Object transformation records:
++++++++

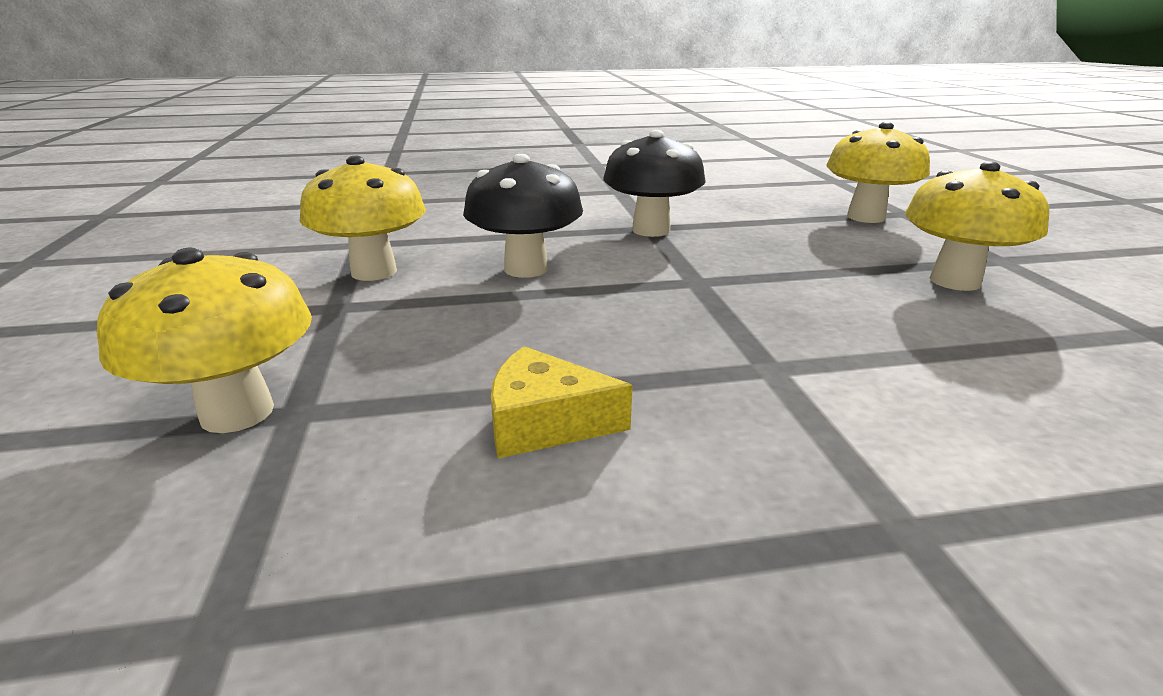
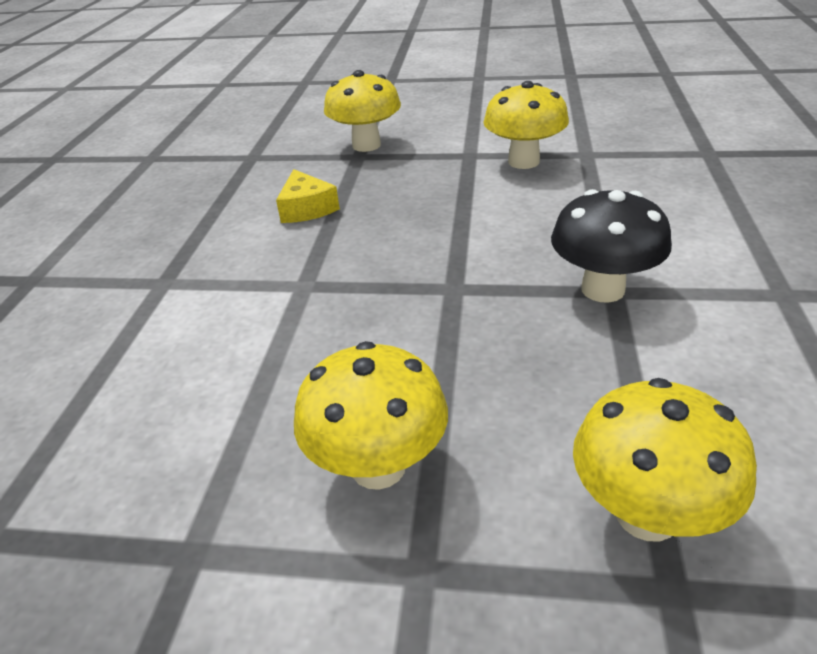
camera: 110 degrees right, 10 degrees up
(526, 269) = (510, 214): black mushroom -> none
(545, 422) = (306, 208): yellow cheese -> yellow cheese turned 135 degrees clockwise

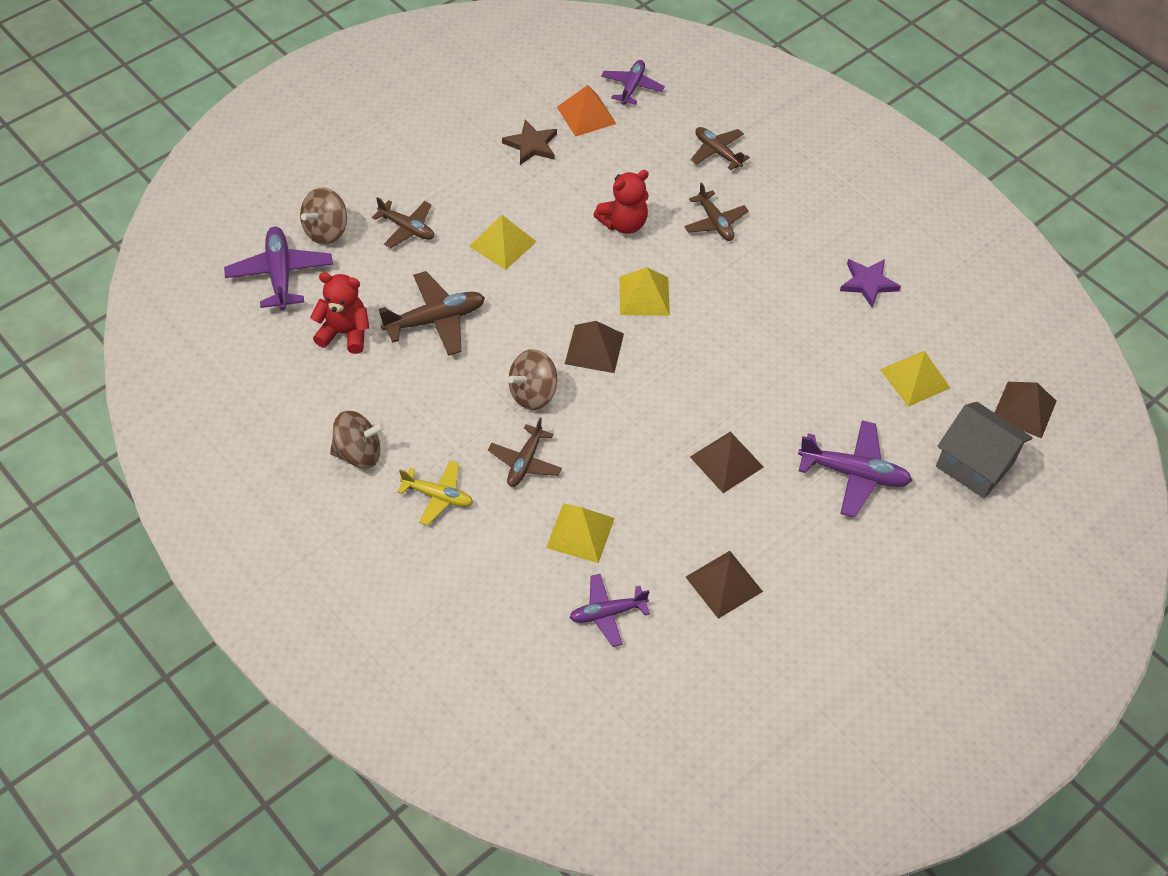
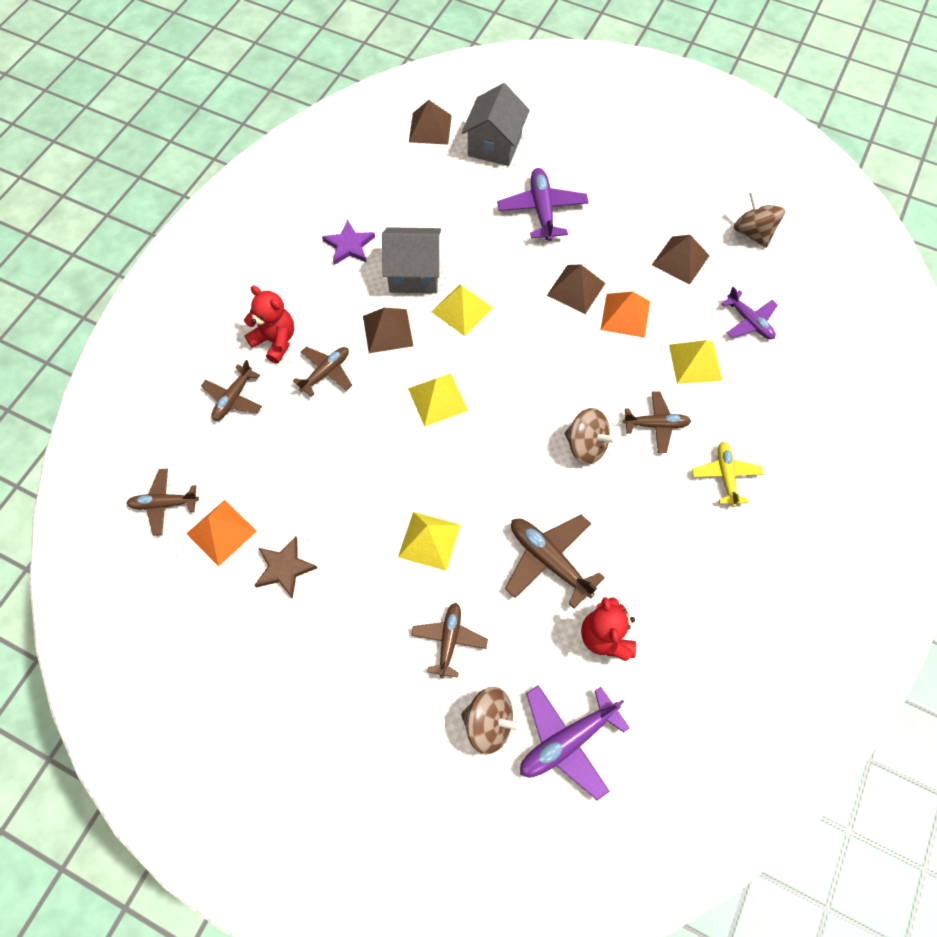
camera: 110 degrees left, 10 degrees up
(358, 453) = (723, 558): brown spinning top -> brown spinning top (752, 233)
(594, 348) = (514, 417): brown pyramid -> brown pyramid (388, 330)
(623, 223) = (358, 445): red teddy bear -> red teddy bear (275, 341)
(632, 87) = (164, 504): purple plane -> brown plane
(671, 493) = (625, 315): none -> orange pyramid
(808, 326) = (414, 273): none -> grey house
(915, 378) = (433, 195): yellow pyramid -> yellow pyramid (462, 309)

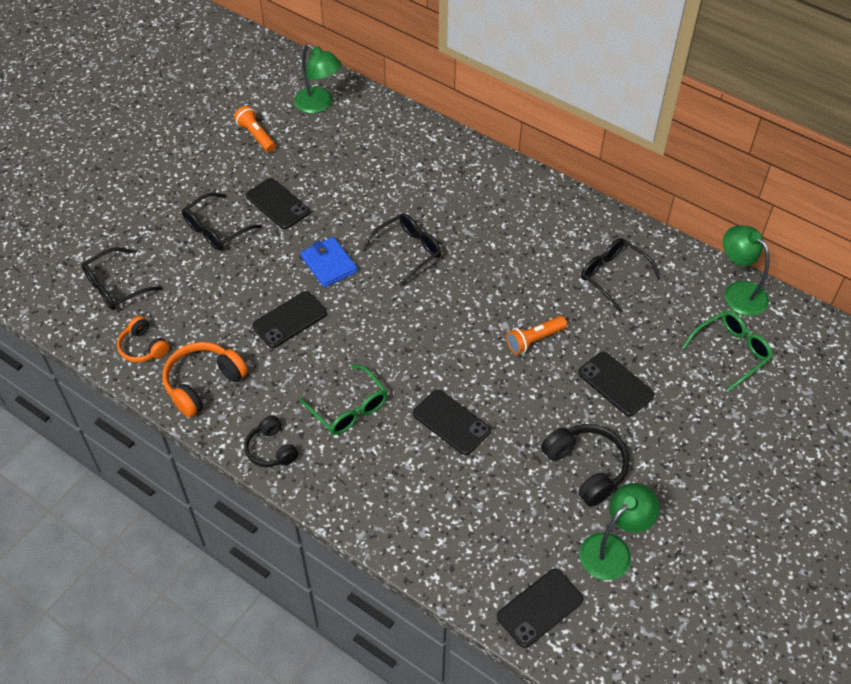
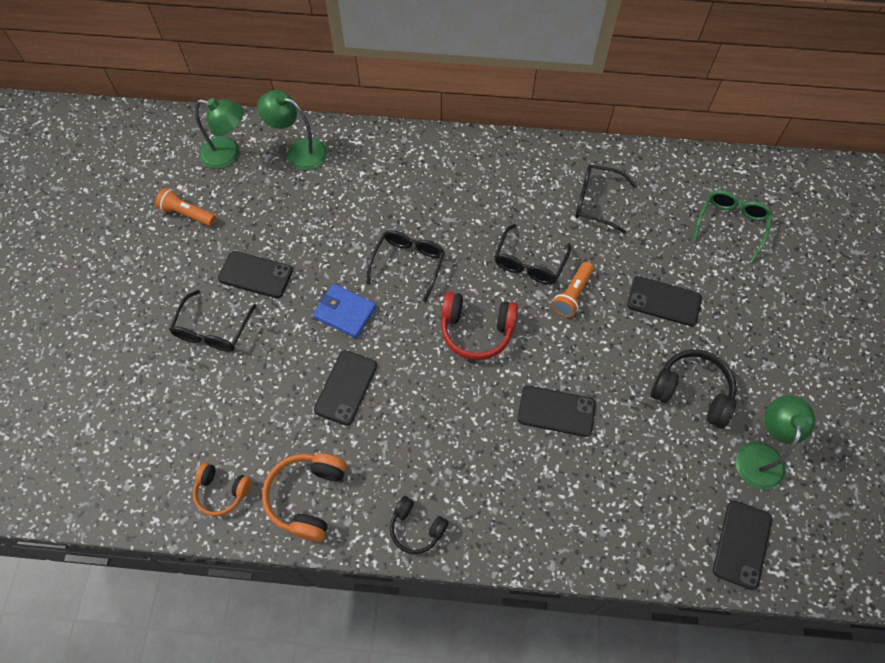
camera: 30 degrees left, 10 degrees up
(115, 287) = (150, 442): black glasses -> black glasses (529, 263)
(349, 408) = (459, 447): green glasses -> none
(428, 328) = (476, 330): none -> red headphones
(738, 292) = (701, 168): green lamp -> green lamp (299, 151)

++++++++

Assigned task:
Your reply must consist of one number, the count of lines in the entries that hold "none".

Response to this exercise:
5